§ **Exercise objective**: Restate word for word only the lines from the one with "orange duck [274 377] → purple duck [317 426]" through the end of the records; no pictures belong in the copy.

** Supplied records follows **

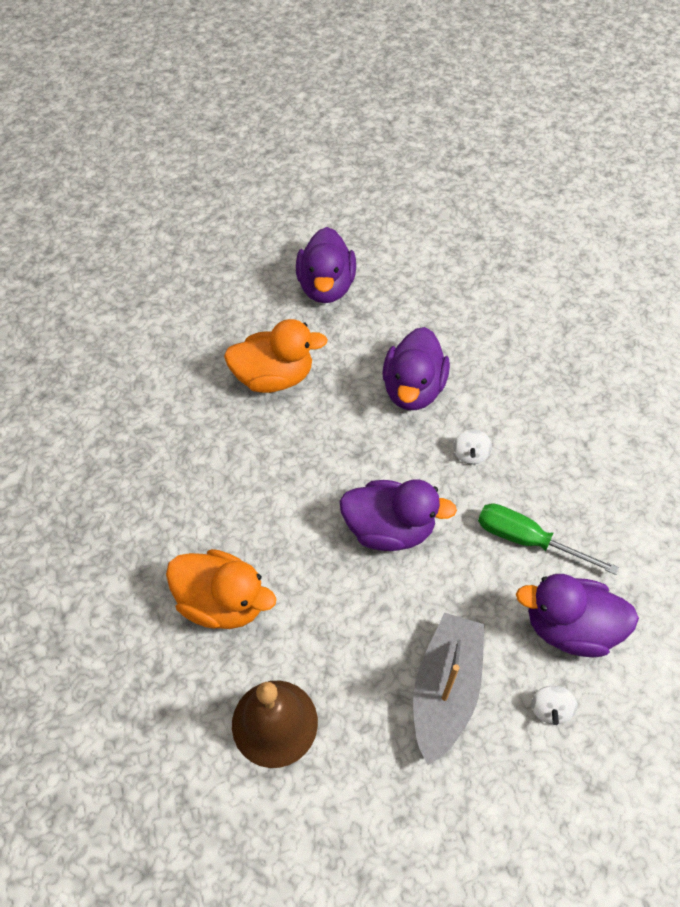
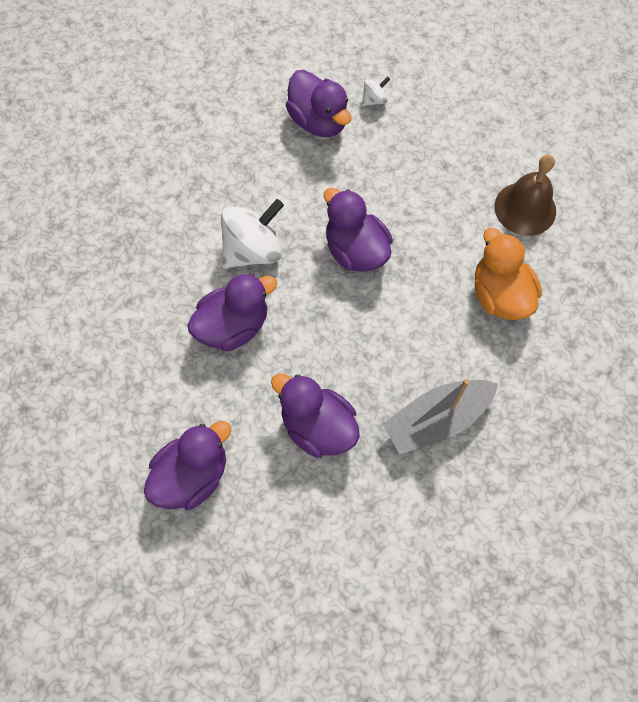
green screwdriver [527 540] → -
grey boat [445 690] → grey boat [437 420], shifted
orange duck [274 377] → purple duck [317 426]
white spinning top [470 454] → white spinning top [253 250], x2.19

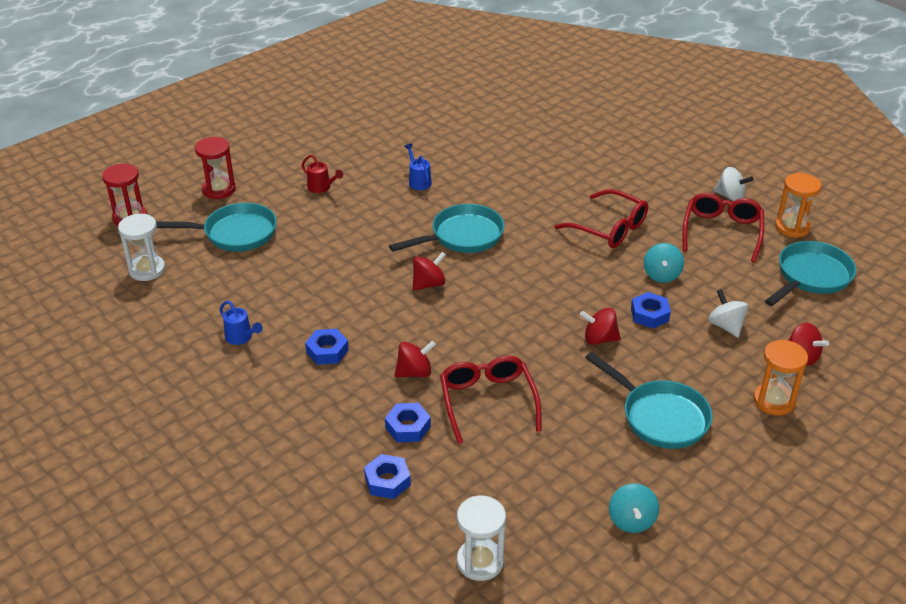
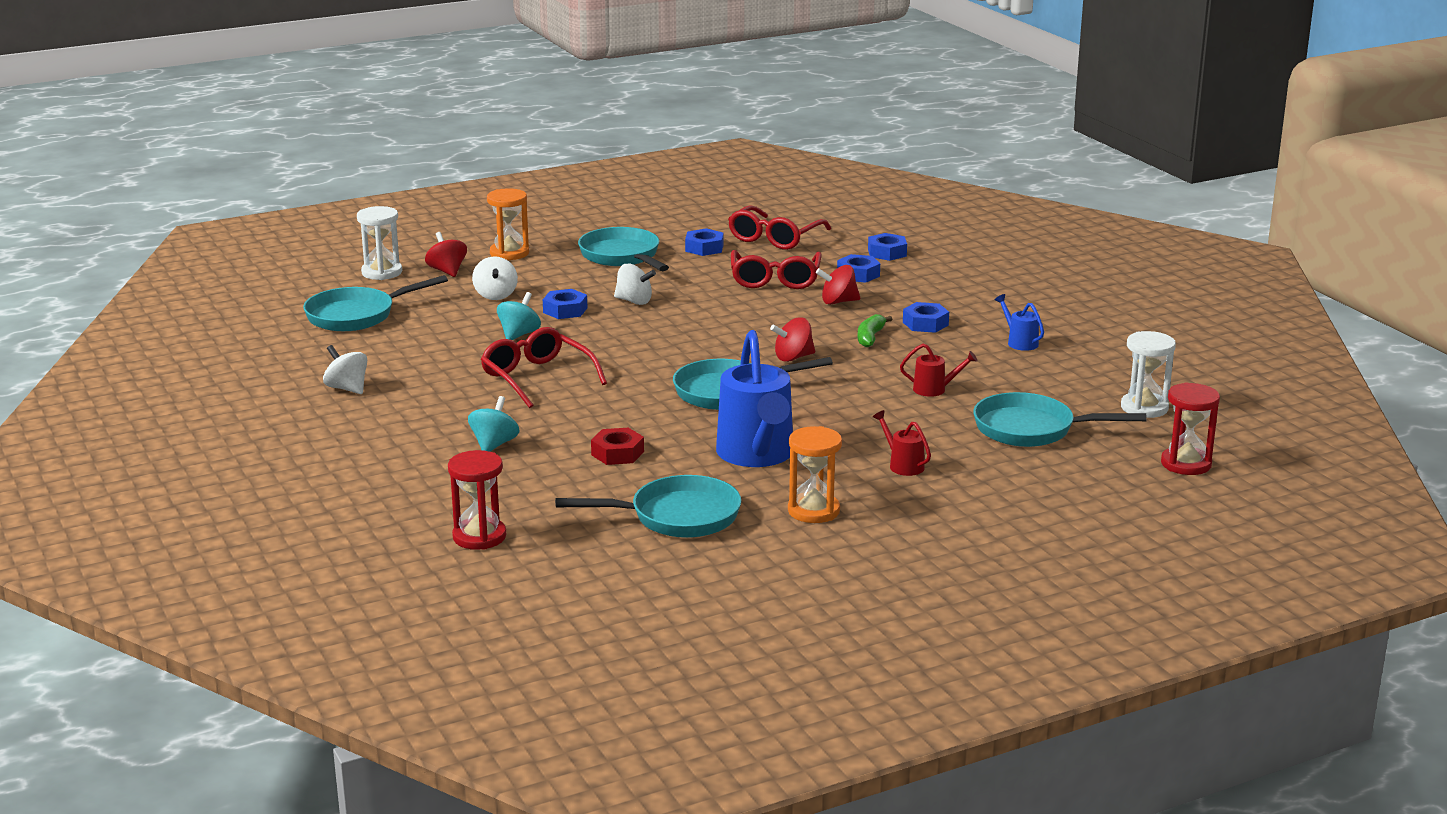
- → turquoise pan [677 517]
- → red nut [617 453]
- → blue nut [704 248]
- → green banana [870 337]
- → red watering can [935 390]
red hourglass [219 189] → red hourglass [479 537], shifted
white hourglass [480 561] → white hourglass [382 272], shifted
turquoise spinning top [631 520] → turquoise spinning top [494 445], shifted
red glasses [722 232] → red glasses [775 238], shifted
orange hourglass [792 227] → orange hourglass [813 511], shifted
red spinning top [599 339] → white spinning top [634 301]
blue watering can [418 181] → blue watering can [757 456], x2.29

** End of Supplied records **

§ **Result of this exercise**:
orange duck [274 377] → purple duck [317 426]
white spinning top [470 454] → white spinning top [253 250], x2.19

- → turquoise pan [677 517]
- → red nut [617 453]
- → blue nut [704 248]
- → green banana [870 337]
- → red watering can [935 390]
red hourglass [219 189] → red hourglass [479 537], shifted
white hourglass [480 561] → white hourglass [382 272], shifted
turquoise spinning top [631 520] → turquoise spinning top [494 445], shifted
red glasses [722 232] → red glasses [775 238], shifted
orange hourglass [792 227] → orange hourglass [813 511], shifted
red spinning top [599 339] → white spinning top [634 301]
blue watering can [418 181] → blue watering can [757 456], x2.29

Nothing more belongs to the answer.